RECORDS SHOWN below:

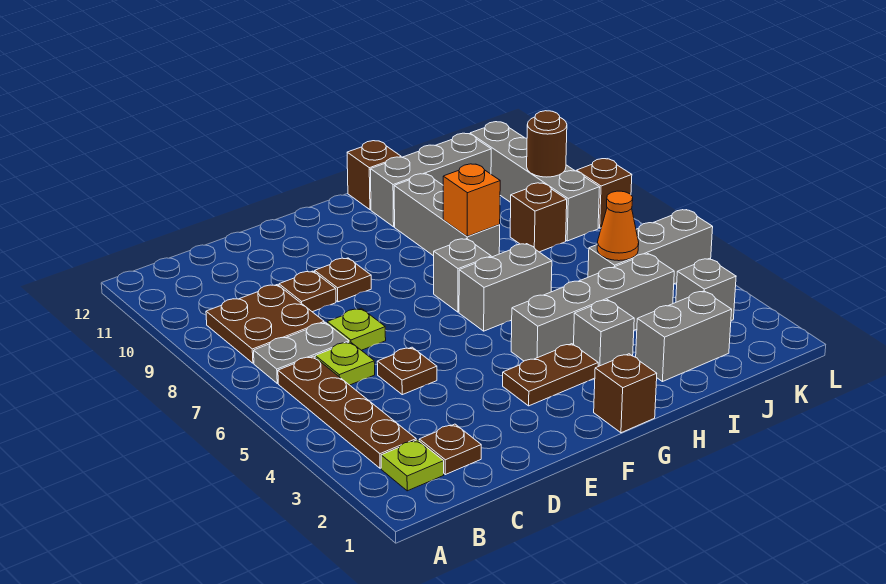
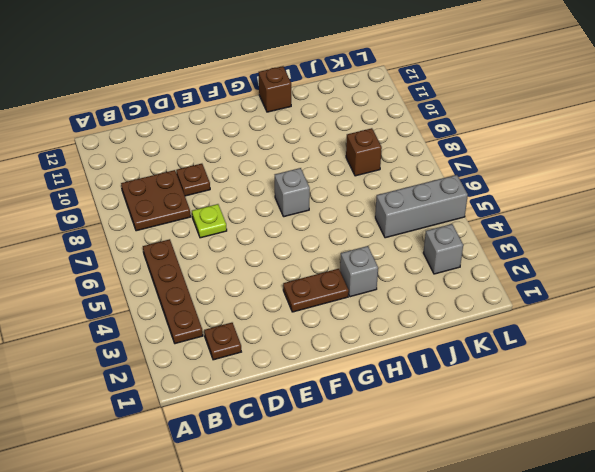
none -> lime plate B2 level 1
none -> grey plate B7:C7 level 1
none -> lime plate C6 level 1

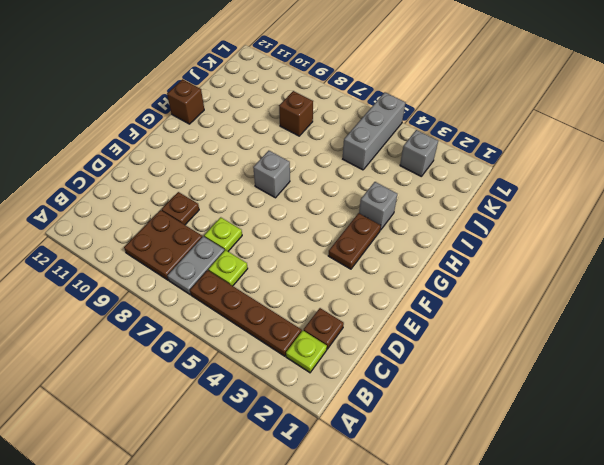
none -> brown plate D5 level 1
none -> brown plate E9 level 1
none -> brown brick G1 level 1

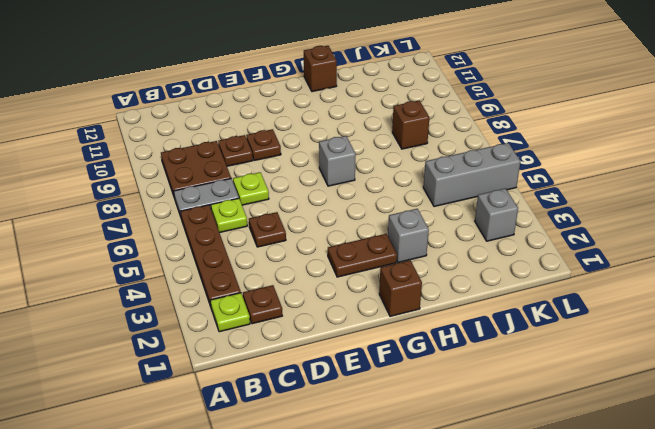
none -> grey brick G4:J4 level 1
none -> grey brick G6:H6 level 1
none -> grey brick H8:H10 level 1

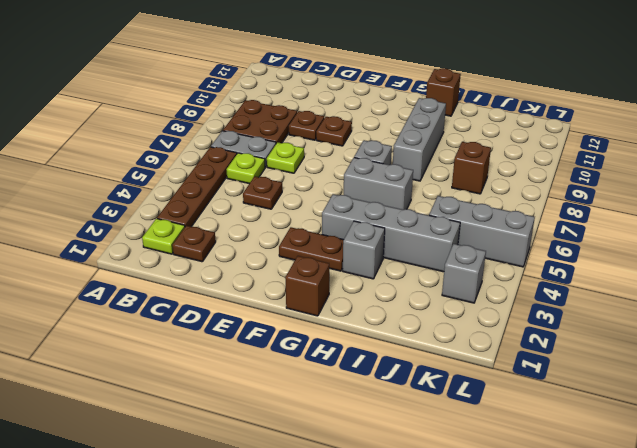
none -> grey brick H11:J11 level 1
none -> grey brick I2:J2 level 1
none -> grey brick K8:K11 level 1

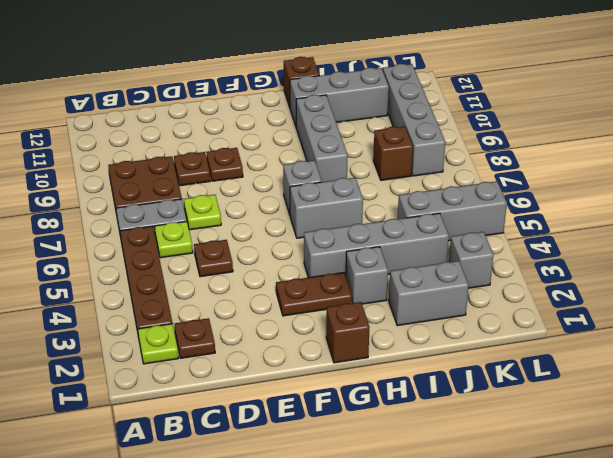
none -> brown brick L8 level 1
none -> orange brick H8 level 2
none -> orange cone J5 level 2

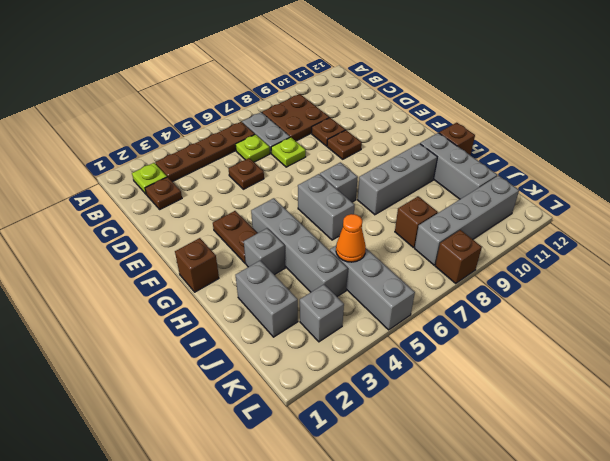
none -> orange brick H8 level 2
none -> brown round brick K9 level 2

End of RECORDS SHOWN.

EXERCISE DETAILS:
Could you set down every record above word for word, leaving out the pictures?

WRITTEN RESPONSE:
none -> lime plate B2 level 1
none -> grey plate B7:C7 level 1
none -> lime plate C6 level 1

none -> brown plate D5 level 1
none -> brown plate E9 level 1
none -> brown brick G1 level 1

none -> grey brick G4:J4 level 1
none -> grey brick G6:H6 level 1
none -> grey brick H8:H10 level 1

none -> grey brick H11:J11 level 1
none -> grey brick I2:J2 level 1
none -> grey brick K8:K11 level 1

none -> brown brick L8 level 1
none -> orange brick H8 level 2
none -> orange cone J5 level 2

none -> orange brick H8 level 2
none -> brown round brick K9 level 2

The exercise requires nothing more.